━━ Provided data ━━

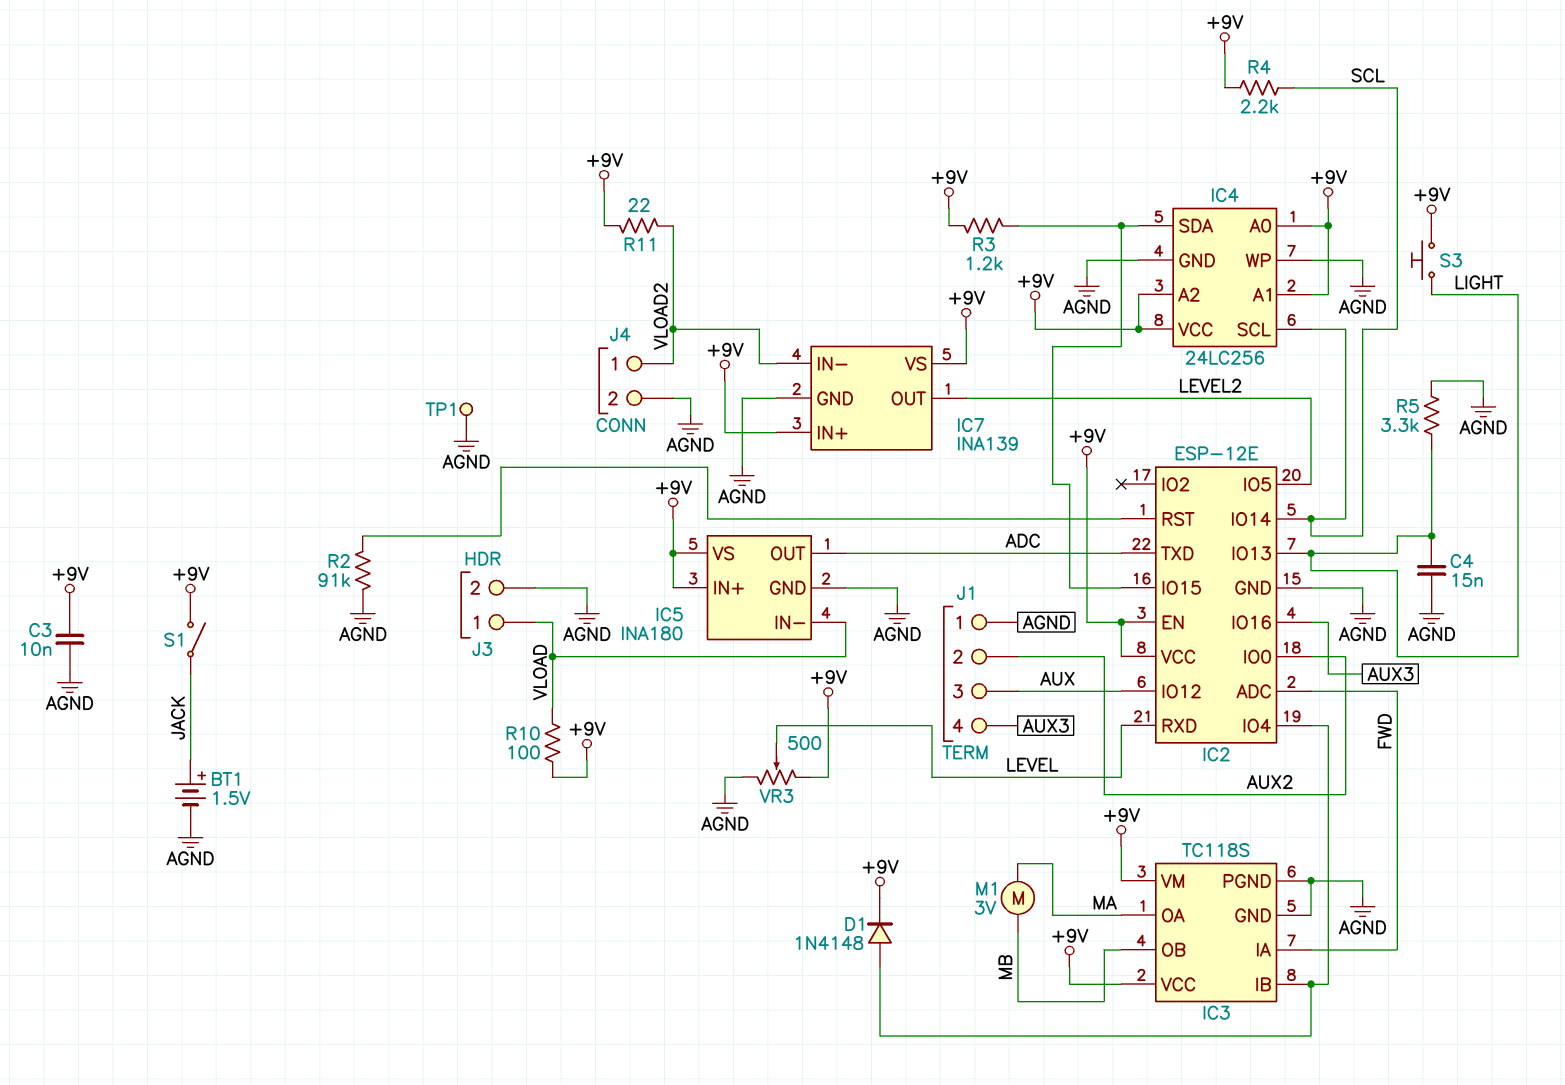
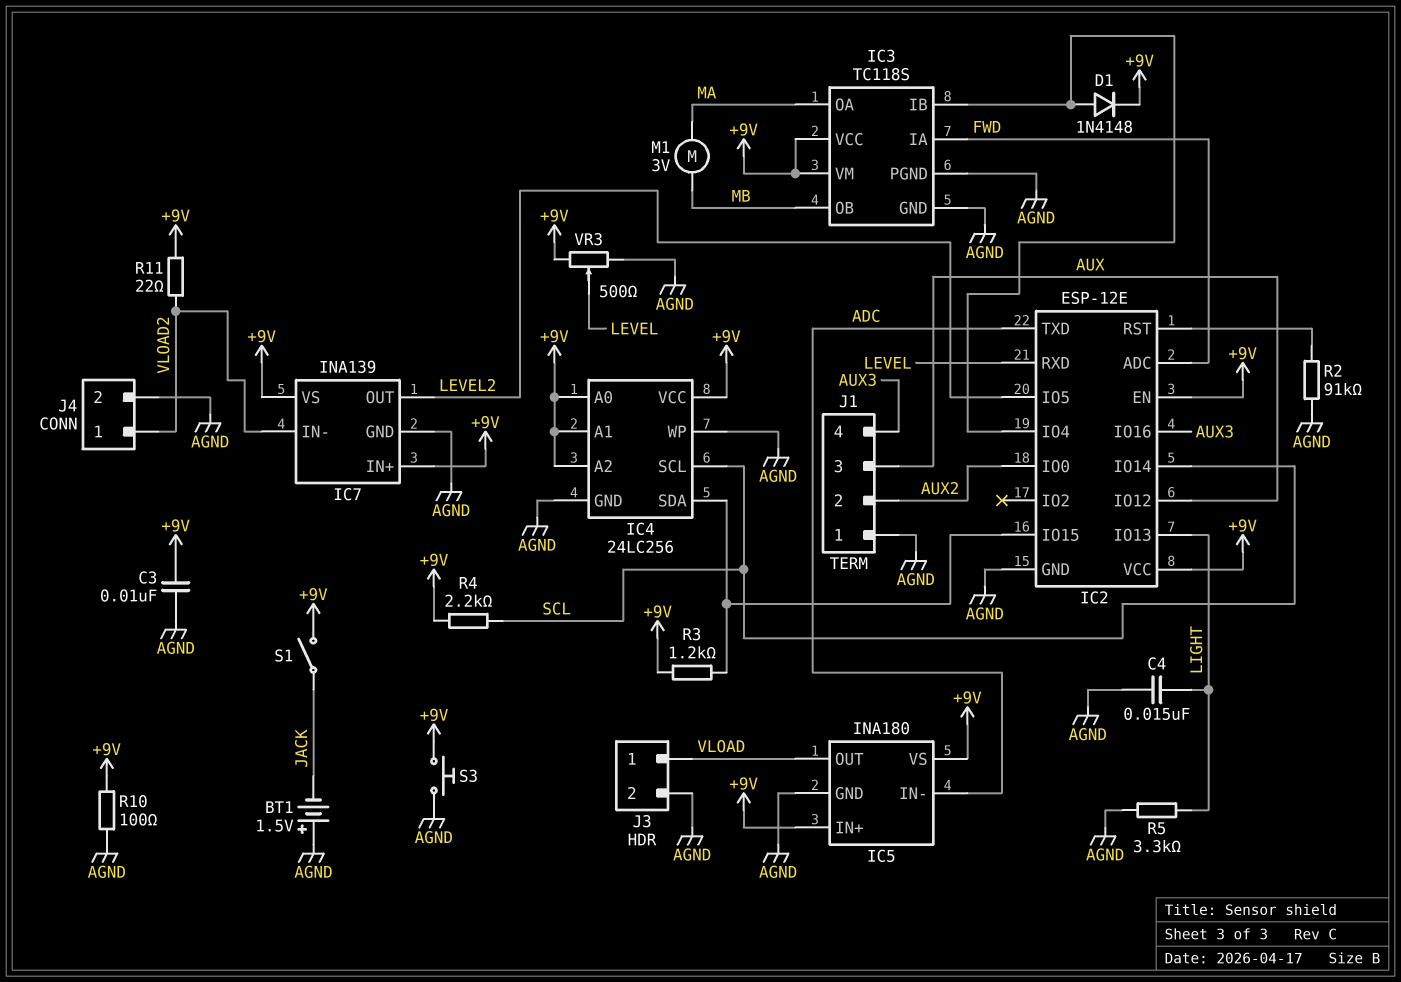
BT1: 1.5V (plus JACK, minus AGND) -> 1.5V (plus AGND, minus JACK)
IC5 pin IN-: VLOAD -> ADC
IC5 pin OUT: ADC -> VLOAD
R10: 100 (+9V, VLOAD) -> 100 (+9V, AGND)
S3: button (+9V, LIGHT) -> button (+9V, AGND)
TP1: test point (AGND) -> none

━━━

_What this task involves_
Look through the entries above and report the number of lines that contain "VLOAD". Write only the number.

_Answer section_
3